Write out, as an exact transcription, the line that has "U220: NOR CD4001" and each line after it through the end of the data below.

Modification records
»»

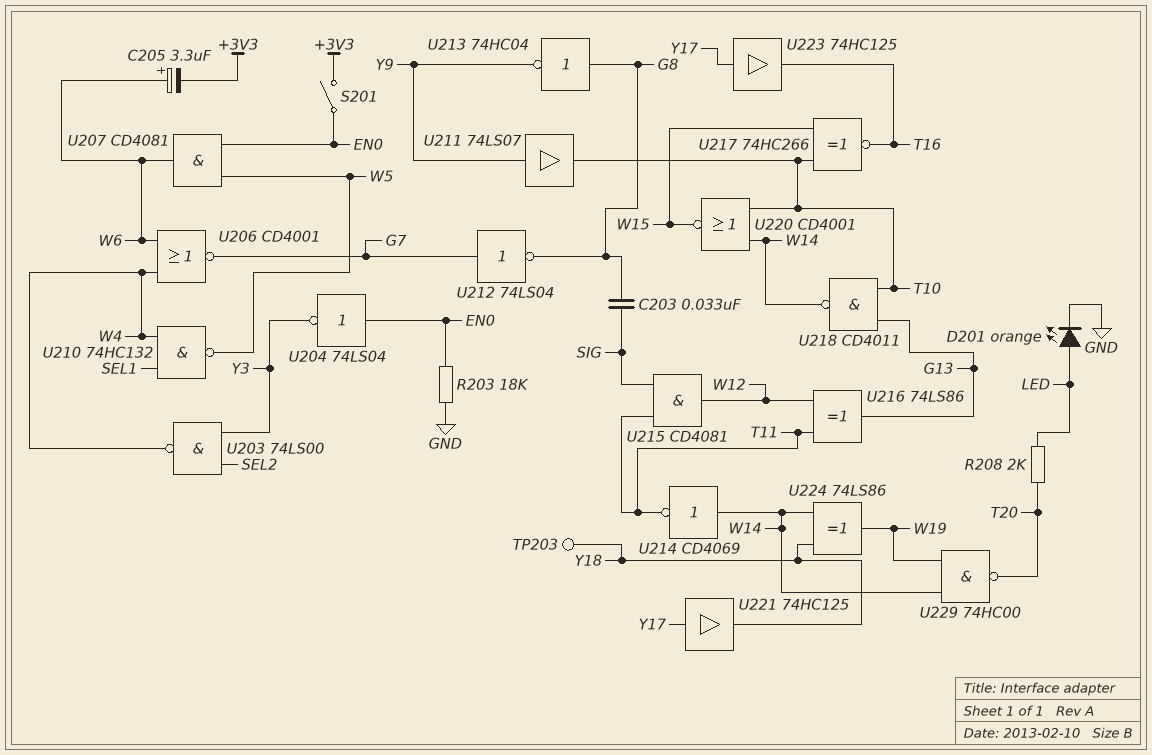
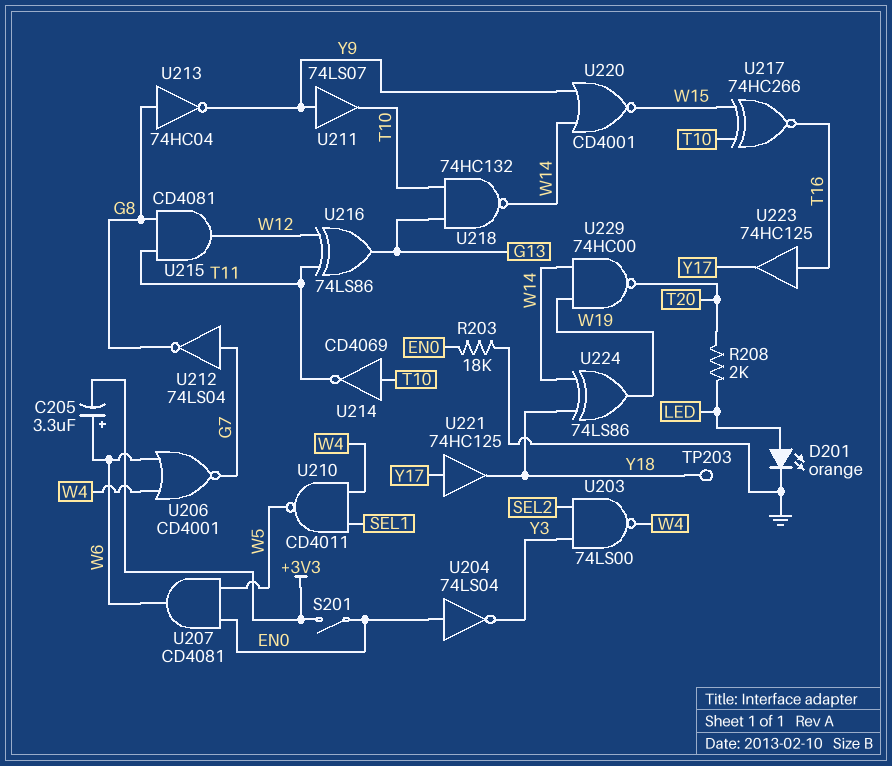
C203: 33nF (G8, SIG) -> none
U210: NAND 74HC132 (in SEL1, in W4, out W5) -> NAND CD4011 (in SEL1, in W4, out W5)
U214: NOT CD4069 (in W14, out T11) -> NOT CD4069 (in T10, out T11)
U215: AND CD4081 (in SIG, in T11, out W12) -> AND CD4081 (in G8, in T11, out W12)
U218: NAND CD4011 (in G13, in T10, out W14) -> NAND 74HC132 (in G13, in T10, out W14)
U220: NOR CD4001 (in T10, in W14, out W15) -> NOR CD4001 (in W14, in Y9, out W15)
U223: buffer 74HC125 (in Y17, out T16) -> buffer 74HC125 (in T16, out Y17)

««

* Answer to the exercise *
U220: NOR CD4001 (in T10, in W14, out W15) -> NOR CD4001 (in W14, in Y9, out W15)
U223: buffer 74HC125 (in Y17, out T16) -> buffer 74HC125 (in T16, out Y17)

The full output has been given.